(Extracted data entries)
___

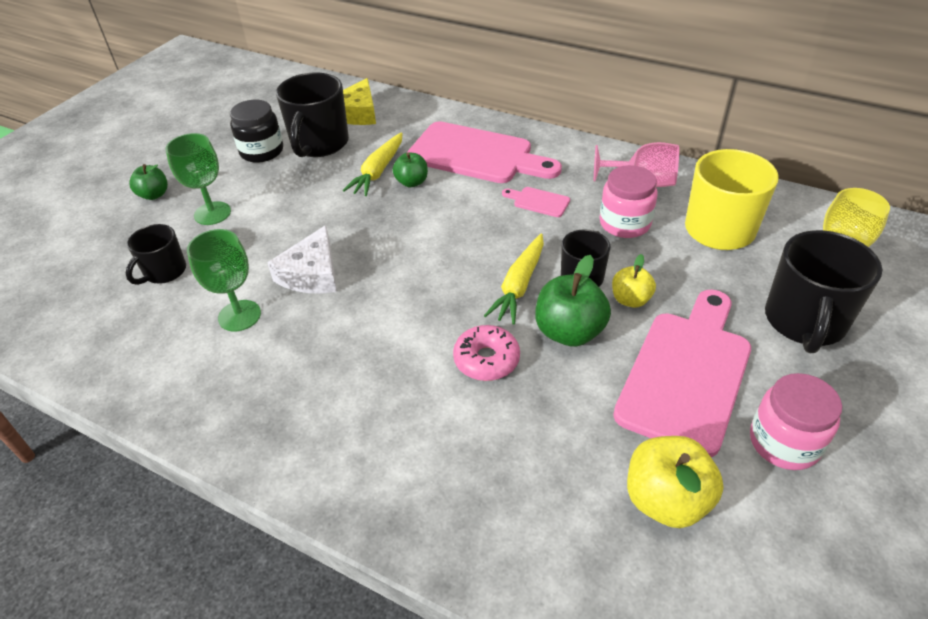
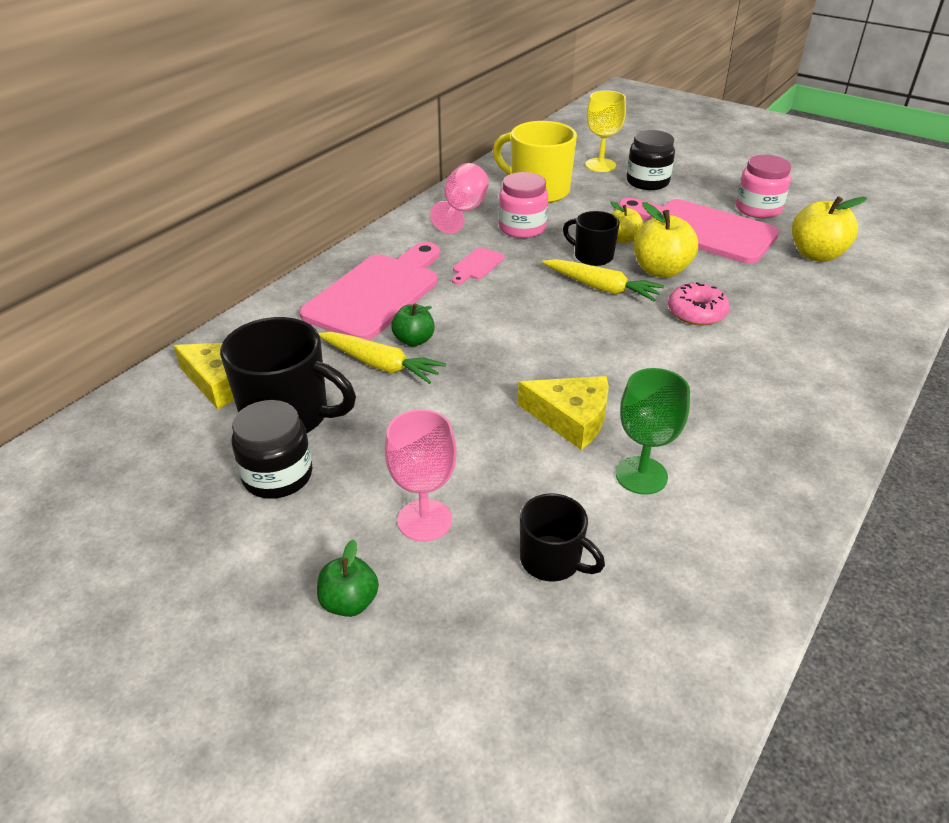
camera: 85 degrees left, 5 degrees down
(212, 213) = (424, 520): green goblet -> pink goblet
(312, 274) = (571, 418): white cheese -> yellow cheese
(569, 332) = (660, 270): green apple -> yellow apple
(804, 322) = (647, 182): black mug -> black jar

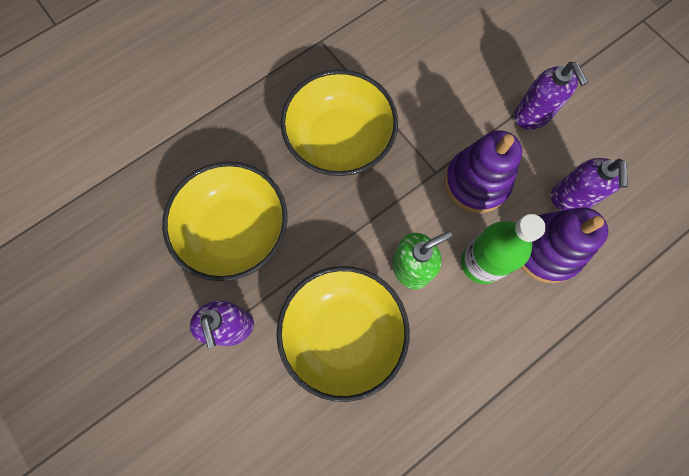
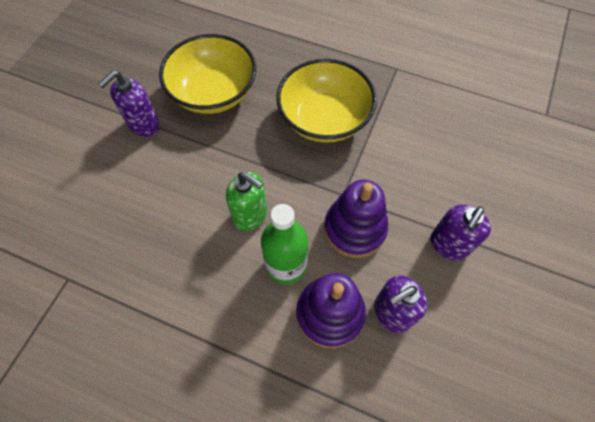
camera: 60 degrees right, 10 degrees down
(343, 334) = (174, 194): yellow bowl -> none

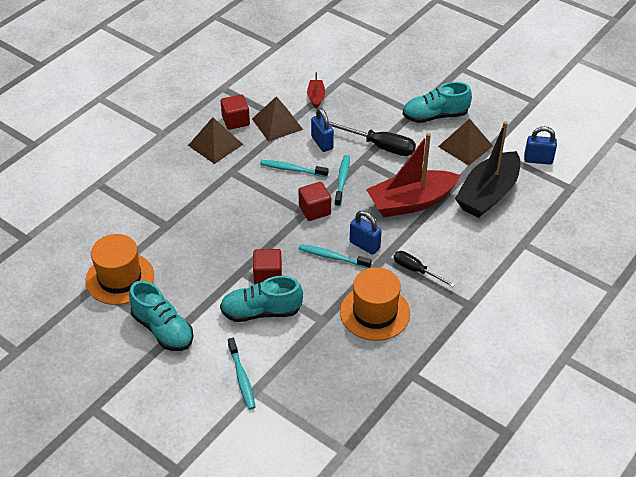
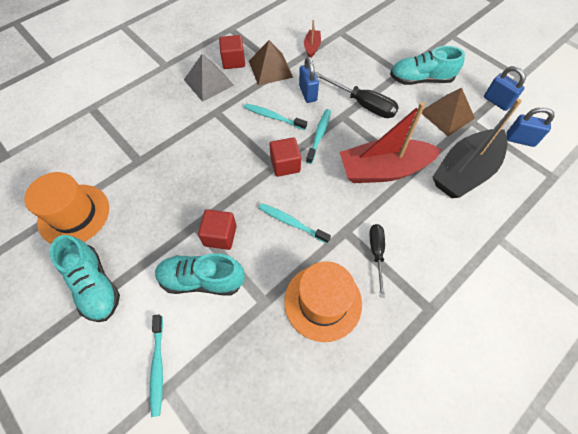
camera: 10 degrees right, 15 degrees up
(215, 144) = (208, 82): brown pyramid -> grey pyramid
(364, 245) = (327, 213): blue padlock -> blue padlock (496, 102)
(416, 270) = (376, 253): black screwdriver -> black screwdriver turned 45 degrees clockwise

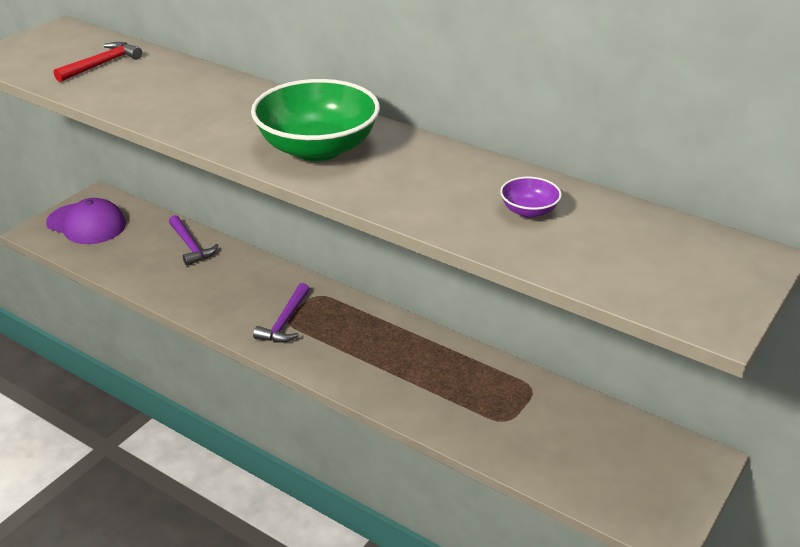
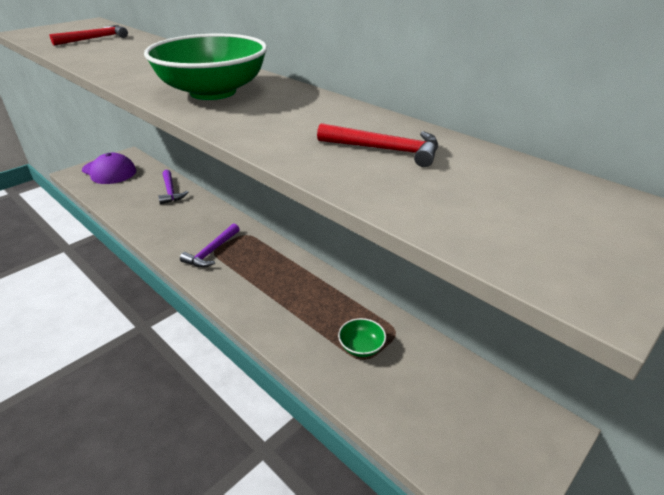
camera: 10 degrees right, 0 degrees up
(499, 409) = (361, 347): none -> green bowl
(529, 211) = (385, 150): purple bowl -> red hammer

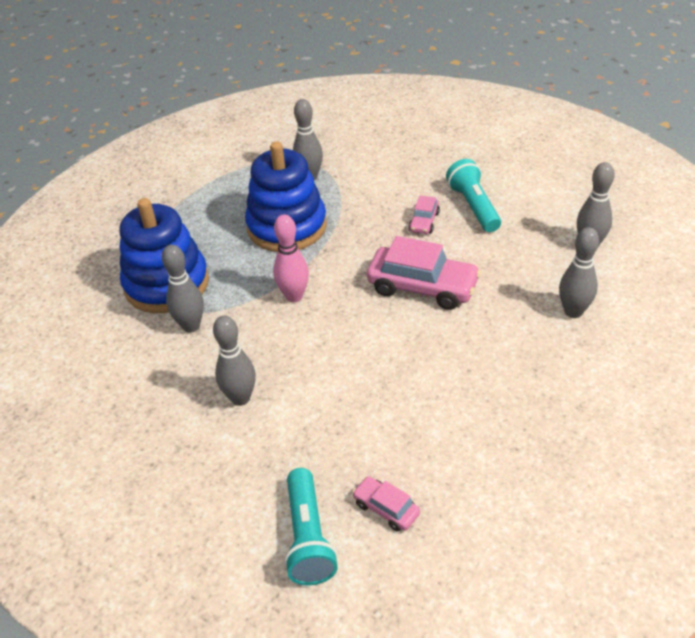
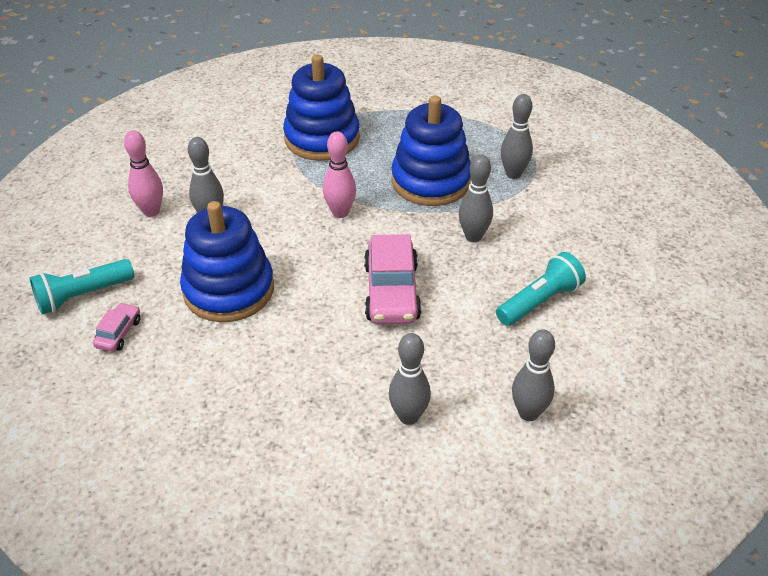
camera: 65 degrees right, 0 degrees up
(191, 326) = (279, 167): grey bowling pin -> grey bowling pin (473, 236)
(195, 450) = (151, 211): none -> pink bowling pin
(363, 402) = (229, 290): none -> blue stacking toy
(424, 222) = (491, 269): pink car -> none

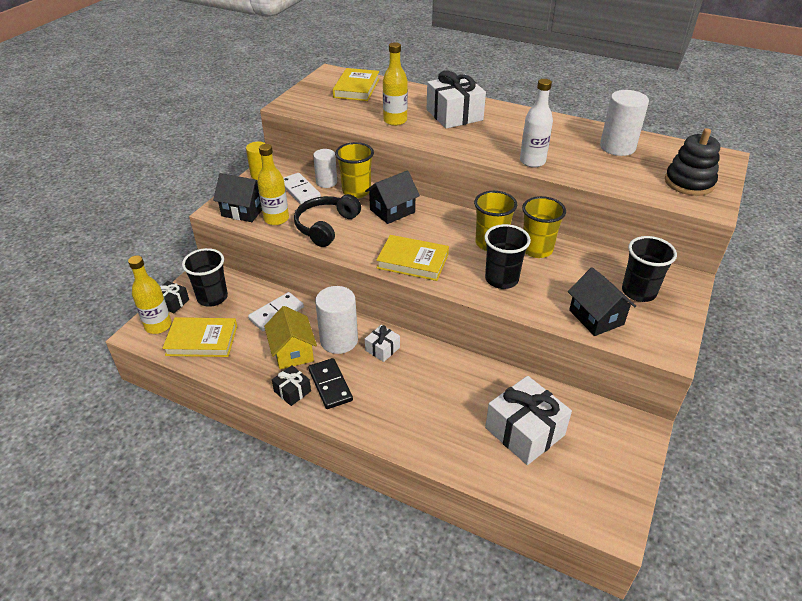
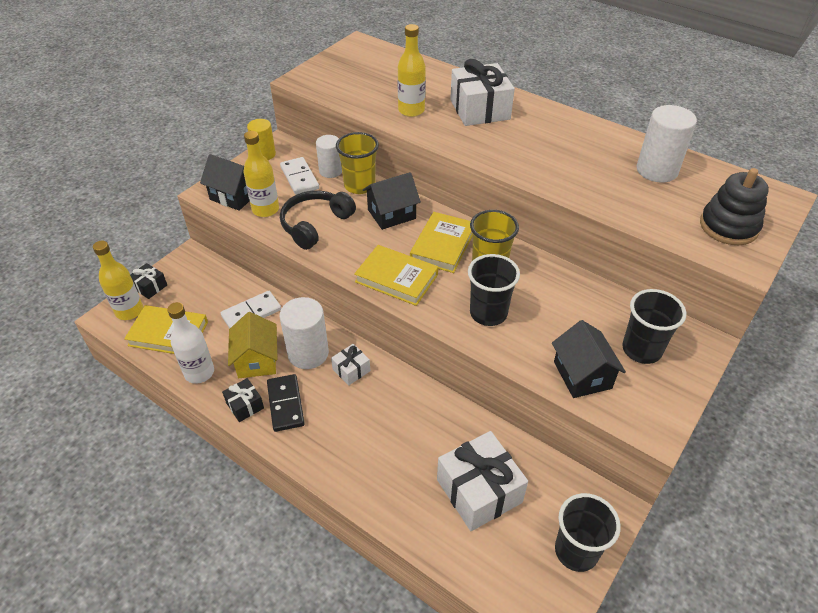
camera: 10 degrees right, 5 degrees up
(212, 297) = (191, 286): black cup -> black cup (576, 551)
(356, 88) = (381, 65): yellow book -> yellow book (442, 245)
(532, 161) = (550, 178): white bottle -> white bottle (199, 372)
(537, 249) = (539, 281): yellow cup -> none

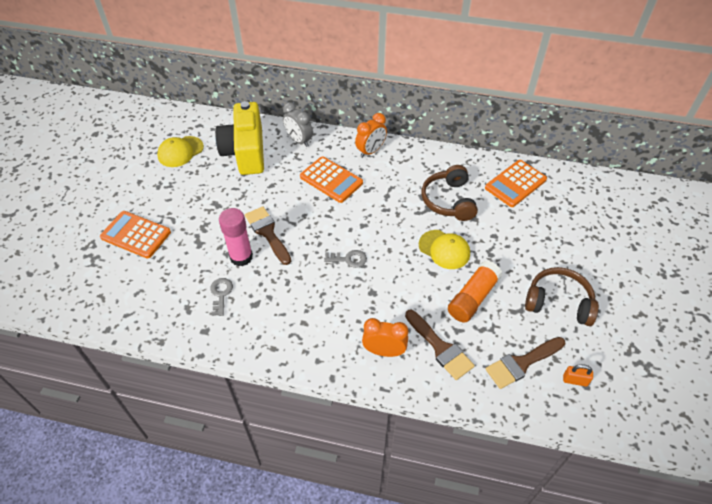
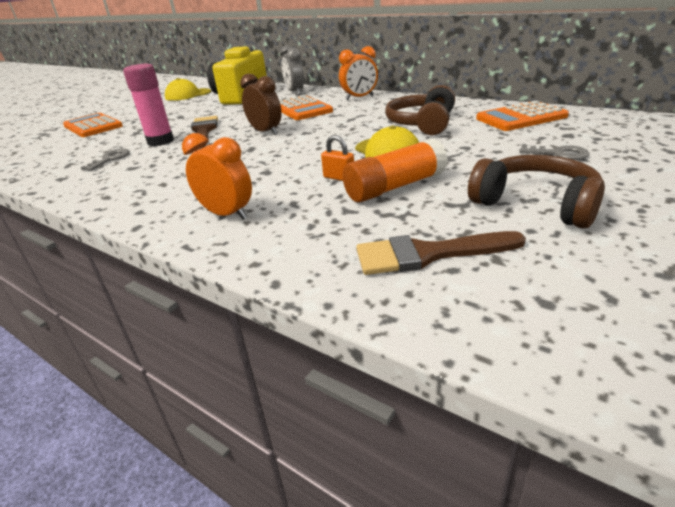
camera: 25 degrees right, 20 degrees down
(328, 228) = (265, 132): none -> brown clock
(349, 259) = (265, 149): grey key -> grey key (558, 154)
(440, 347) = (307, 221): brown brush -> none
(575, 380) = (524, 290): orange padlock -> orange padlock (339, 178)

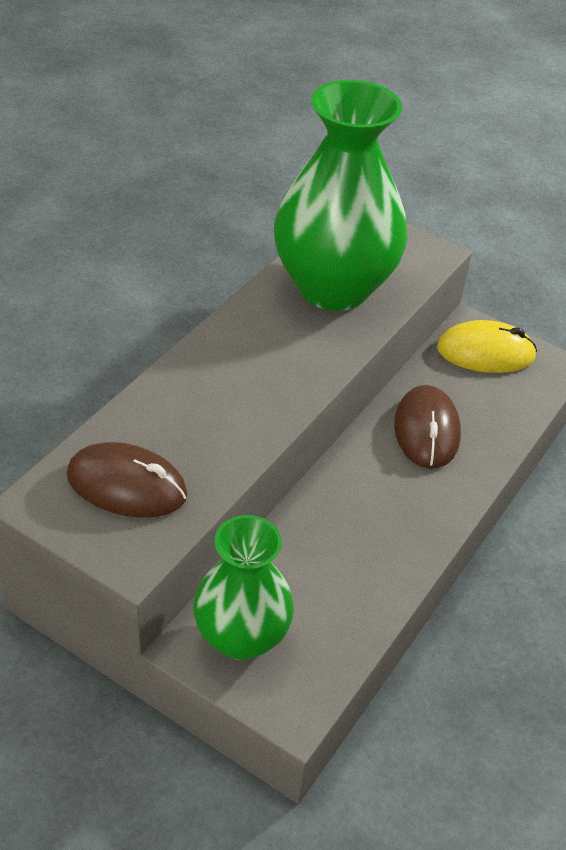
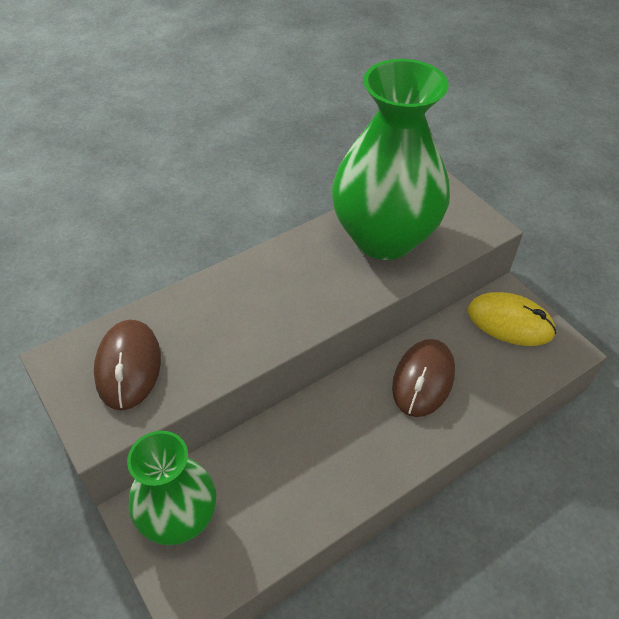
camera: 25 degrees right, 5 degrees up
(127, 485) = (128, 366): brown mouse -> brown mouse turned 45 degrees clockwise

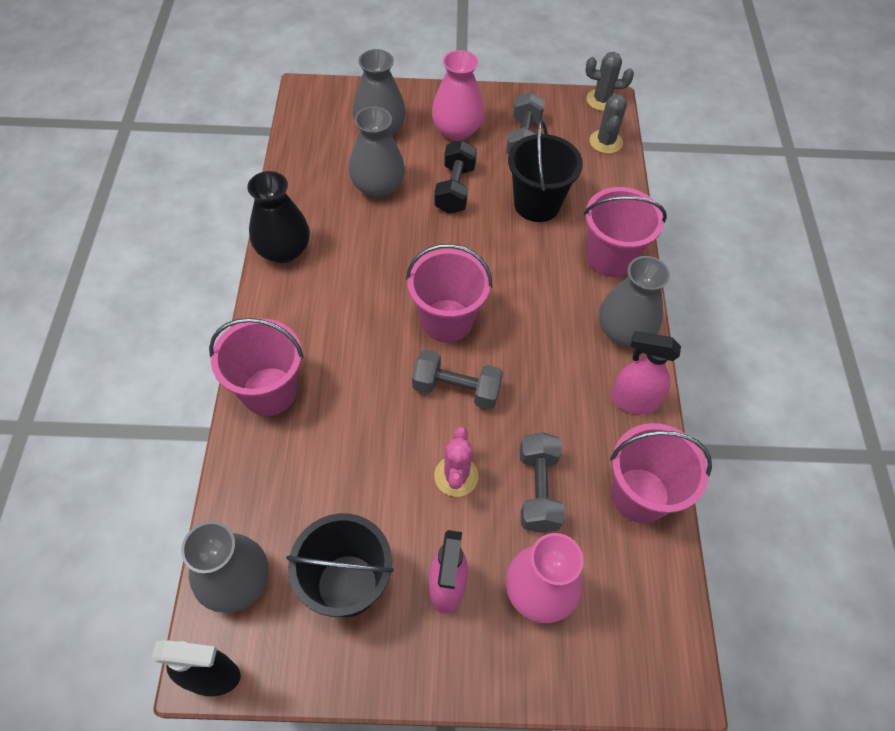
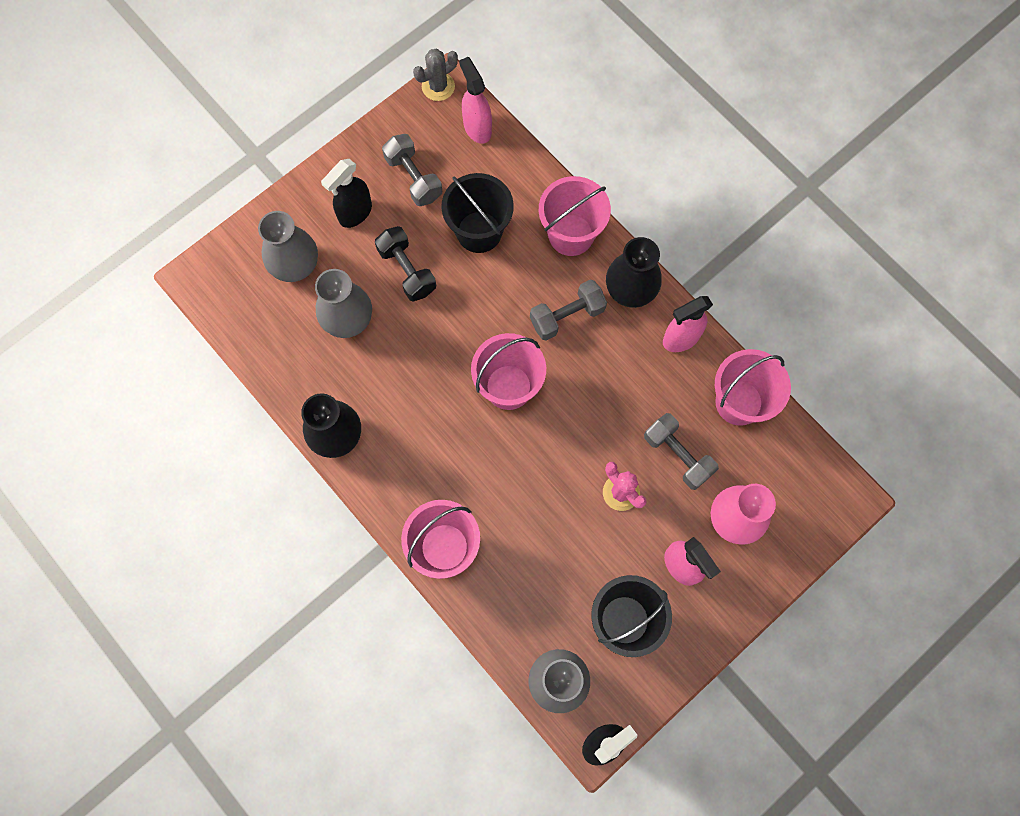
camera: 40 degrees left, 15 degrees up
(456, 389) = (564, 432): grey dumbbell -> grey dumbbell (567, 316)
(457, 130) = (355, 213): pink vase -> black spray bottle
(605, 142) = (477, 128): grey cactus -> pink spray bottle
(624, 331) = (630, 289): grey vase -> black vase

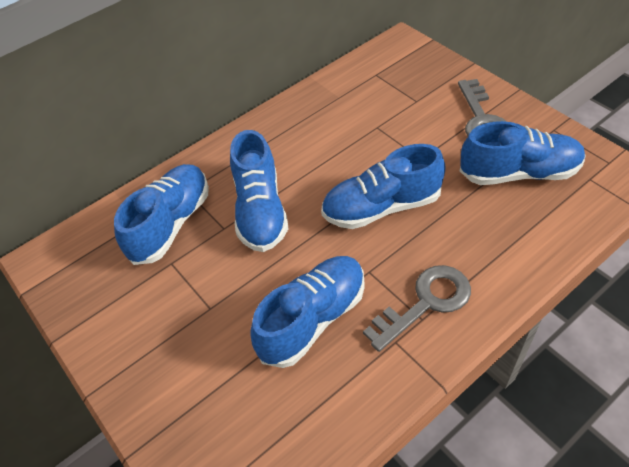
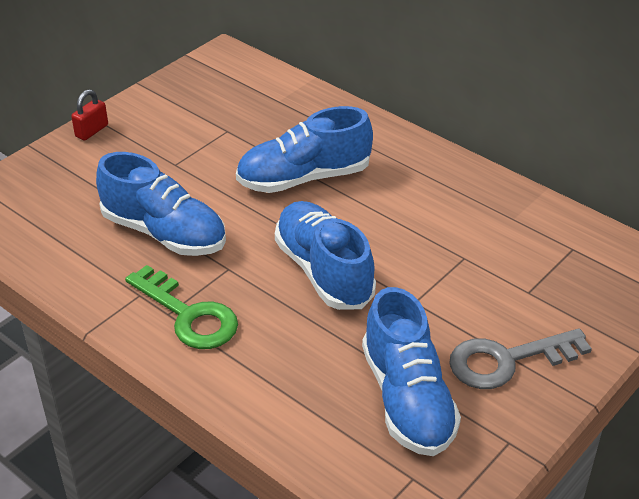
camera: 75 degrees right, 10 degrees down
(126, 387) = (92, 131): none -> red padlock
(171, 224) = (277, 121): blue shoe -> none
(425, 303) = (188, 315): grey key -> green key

___

Write out, word for word, the lines from the start of the data through the one holding "camera: 10 degrees right, 15 degrees up". Omit pictures.

camera: 85 degrees left, 5 degrees down
(212, 213) = (424, 520): green goblet -> pink goblet
(312, 274) = (571, 418): white cheese -> yellow cheese
(569, 332) = (660, 270): green apple -> yellow apple
(804, 322) = (647, 182): black mug -> black jar

camera: 60 degrees right, 10 degrees down
(343, 334) = (174, 194): yellow bowl -> none

camera: 10 degrees right, 15 degrees up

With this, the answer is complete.